- **ACTION ITEM**
In the entries, find all lines that hold the word "camera" and copy them.

- **SUPPLIED ENTRIES**
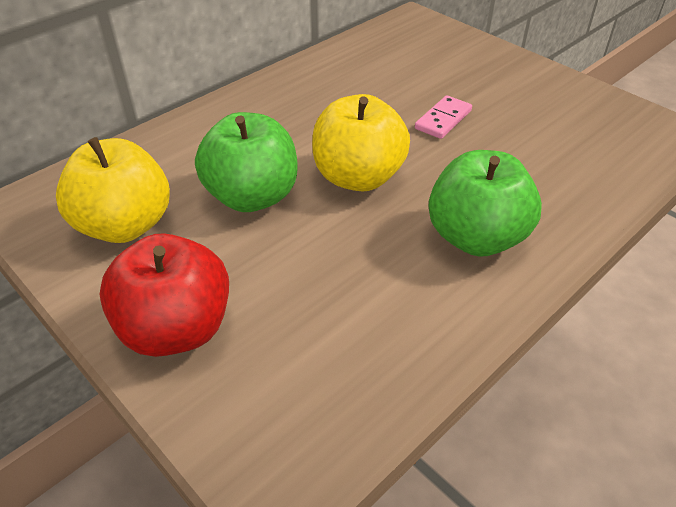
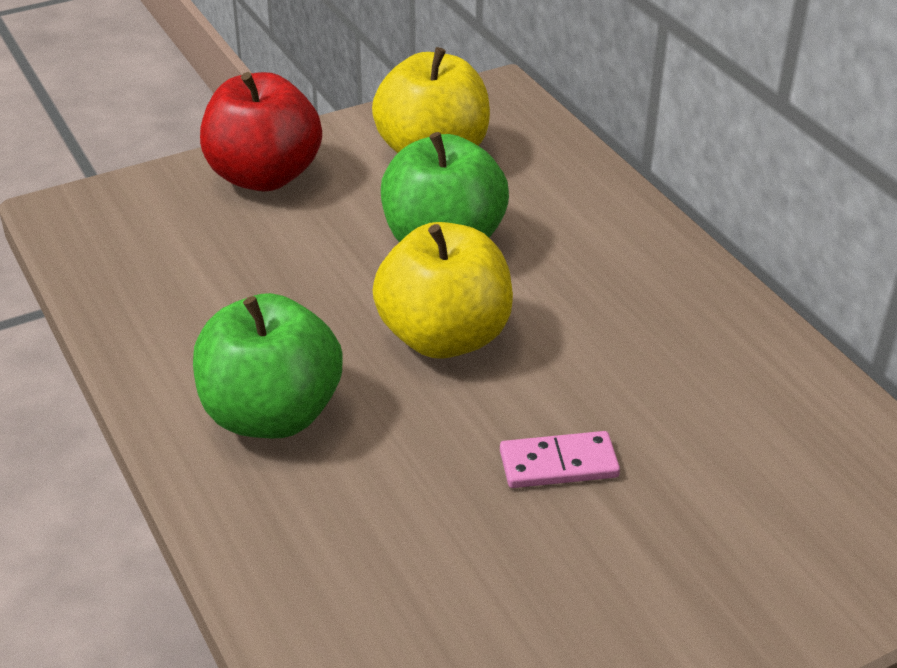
camera: 105 degrees right, 5 degrees down
(443, 119) = (558, 464): pink domino -> pink domino turned 60 degrees counterclockwise

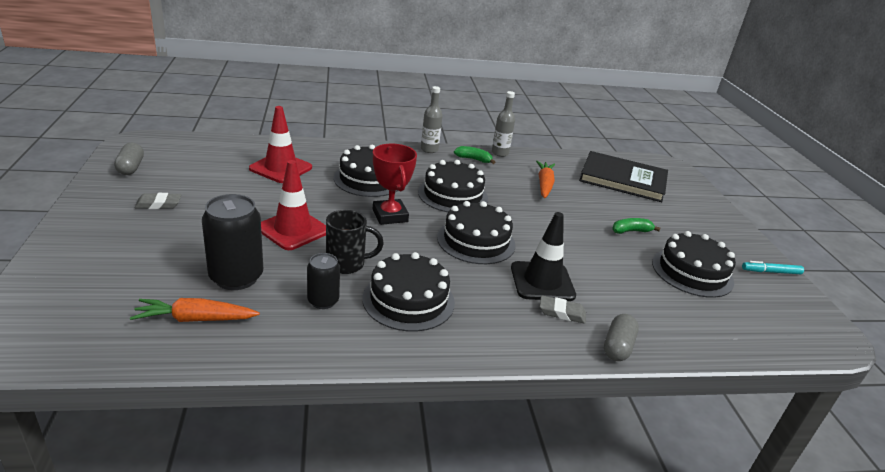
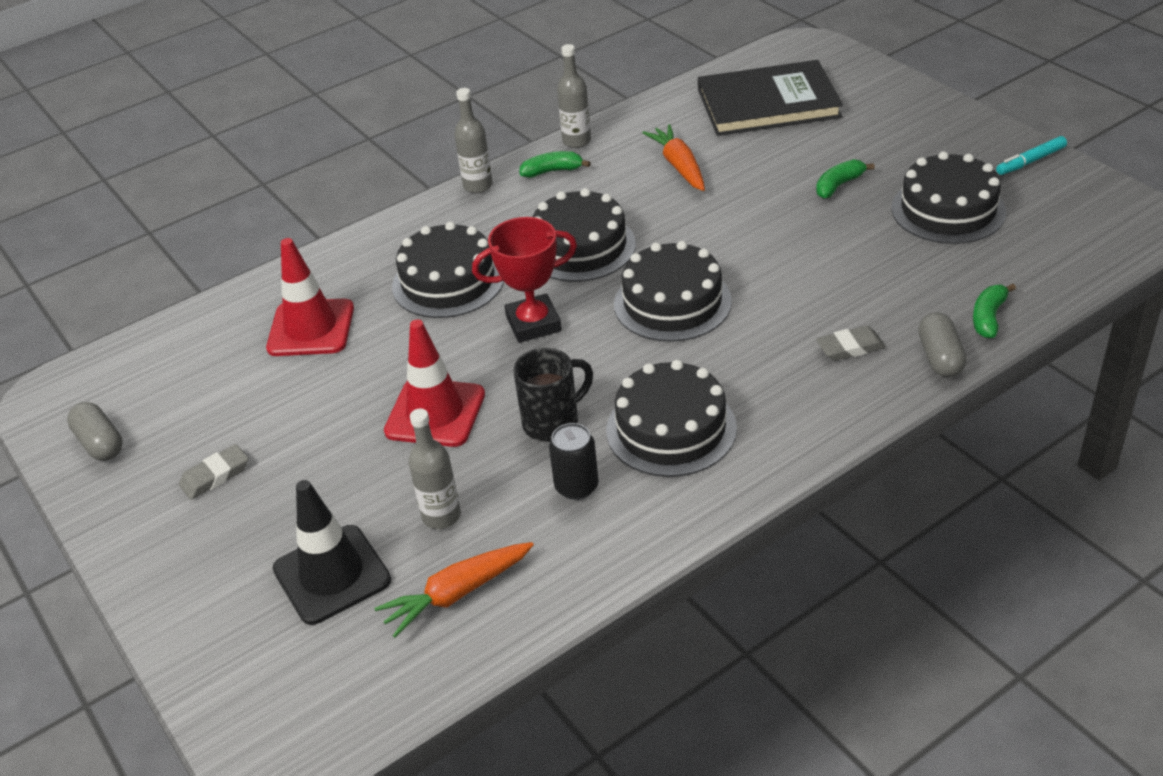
camera: 20 degrees left, 10 degrees up
(236, 277) = (441, 516): black can -> grey bottle
(390, 216) = (533, 324): red trophy -> red trophy turned 60 degrees counterclockwise
(542, 281) = (796, 318): black traffic cone -> black traffic cone (332, 575)
(671, 341) = (988, 318): none -> green banana

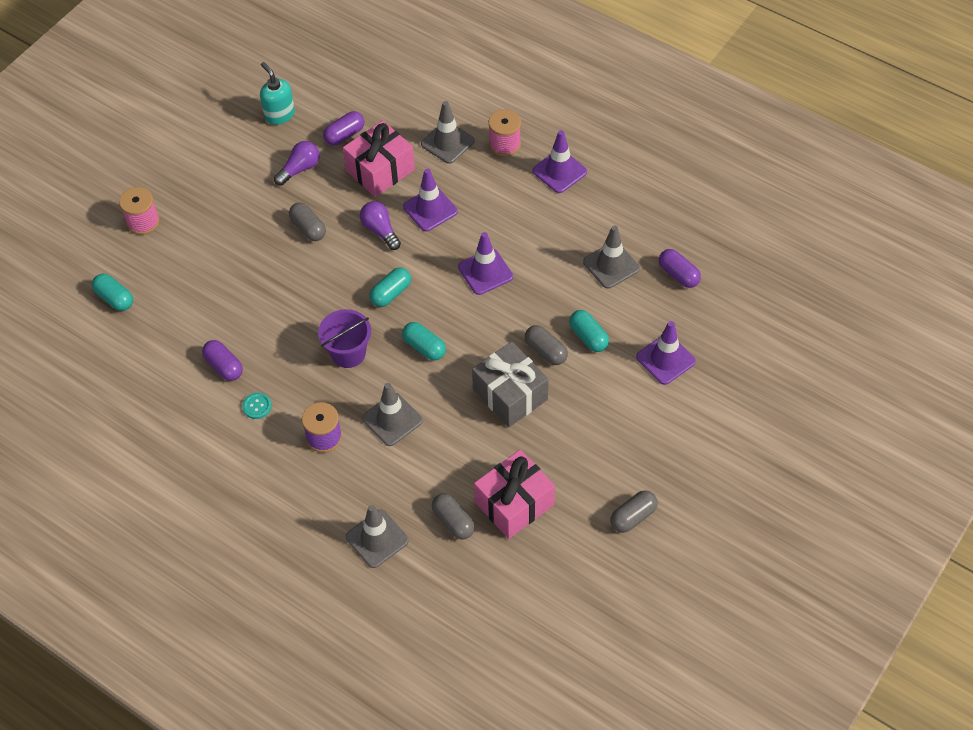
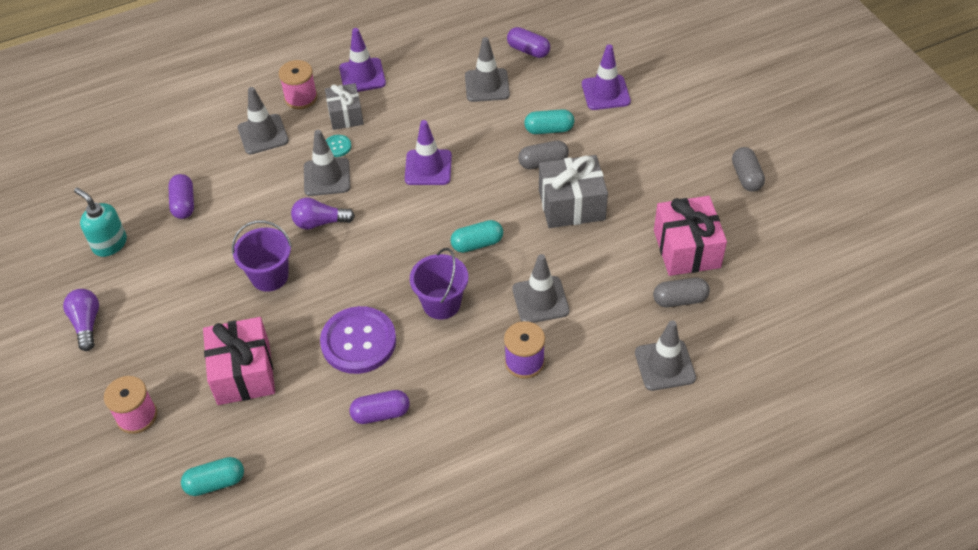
camera: 60 degrees left, 5 degrees down
(257, 406) = (450, 404): turquoise button -> turquoise button (337, 146)
(279, 115) = (110, 244): turquoise soap dispenser -> turquoise soap dispenser turned 45 degrees clockwise
(280, 318) = (358, 341): none -> purple button
(300, 169) = (192, 254): purple light bulb -> purple light bulb (87, 324)
(308, 228) = (269, 276): grey capsule -> purple bucket
(380, 170) = (250, 194): pink gift -> pink gift (243, 373)
(391, 293) = (398, 244): turquoise capsule -> none
(430, 209) = (327, 177): purple traffic cone -> grey traffic cone
(506, 184) = (345, 115): none -> grey gift
(678, 274) = (528, 50): purple capsule -> purple capsule turned 45 degrees clockwise

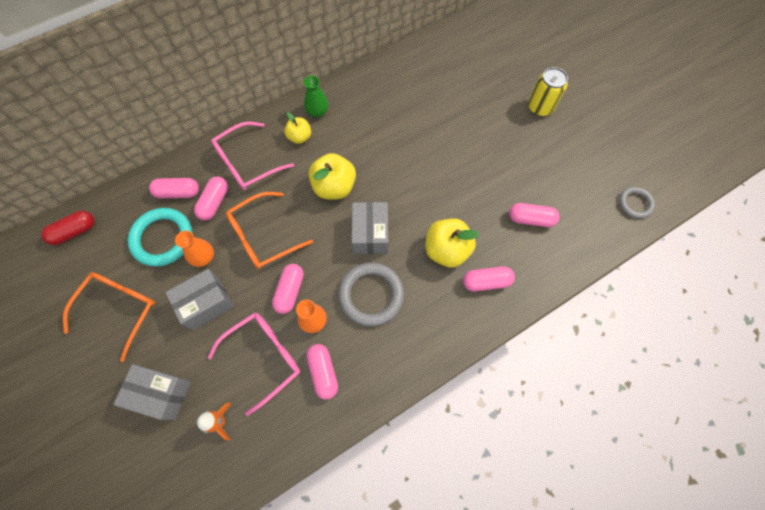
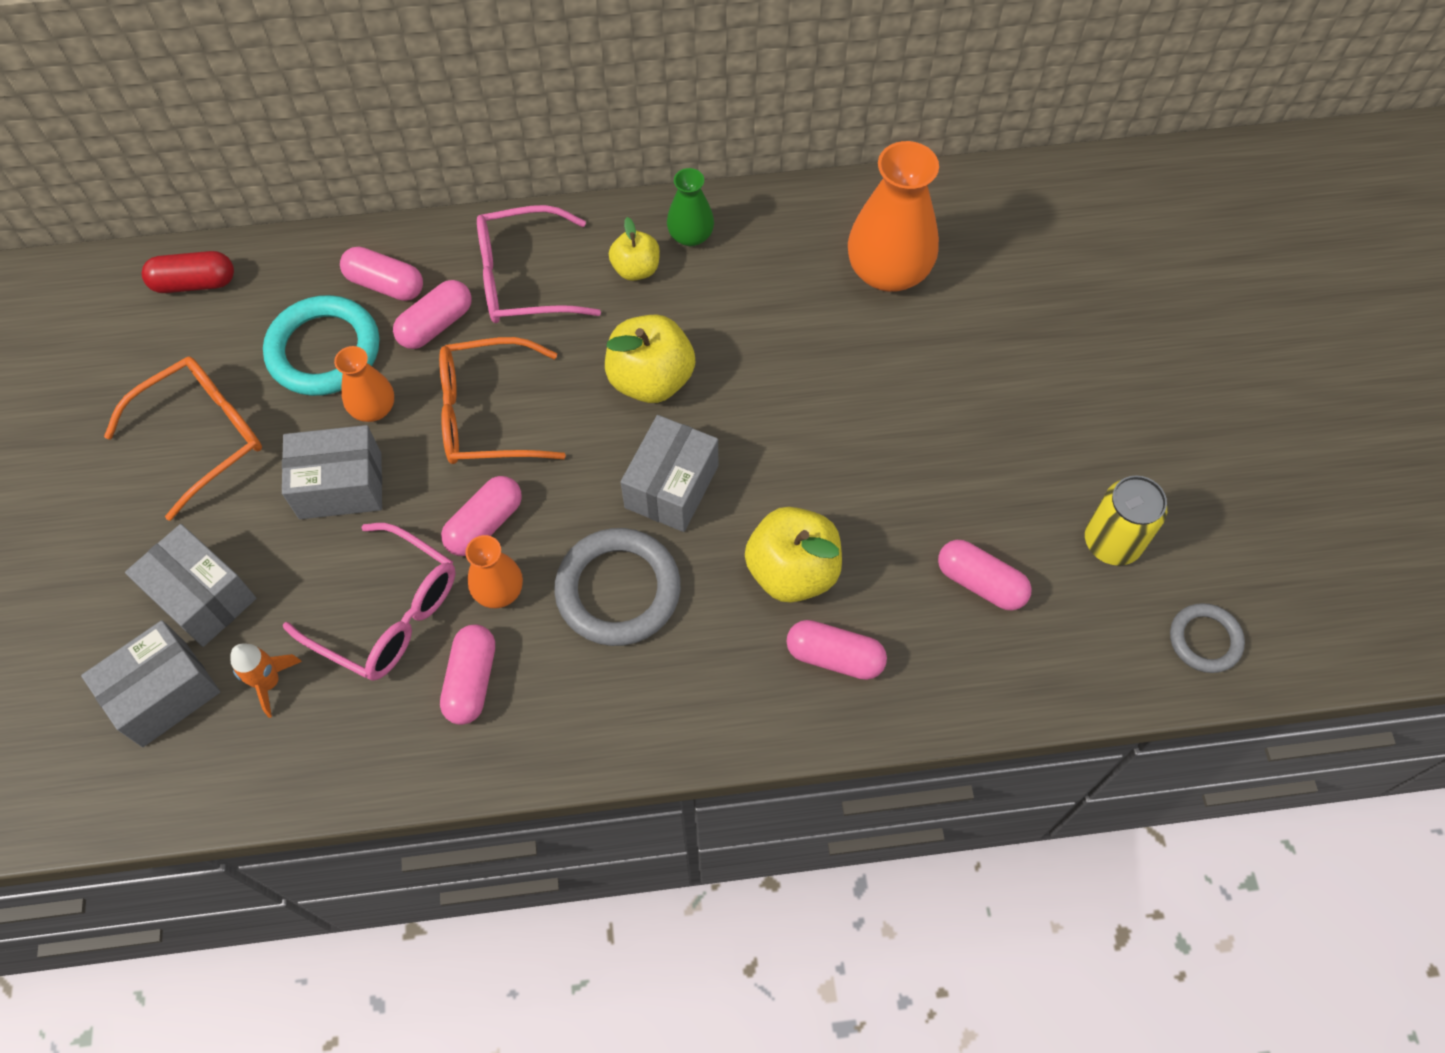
camera: 25 degrees right, 5 degrees down
(166, 454) = (164, 693): none -> grey box
(264, 358) = (388, 613): pink glasses -> pink glasses turned 45 degrees clockwise
(416, 94) = (888, 271): none -> orange vase
(540, 107) = (1116, 386): yellow can -> yellow can (1112, 542)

- **EXERCISE RESPONSE**
camera: 105 degrees right, 5 degrees down
camera: 20 degrees left, 10 degrees up
camera: 60 degrees left, 5 degrees down
camera: 25 degrees right, 5 degrees down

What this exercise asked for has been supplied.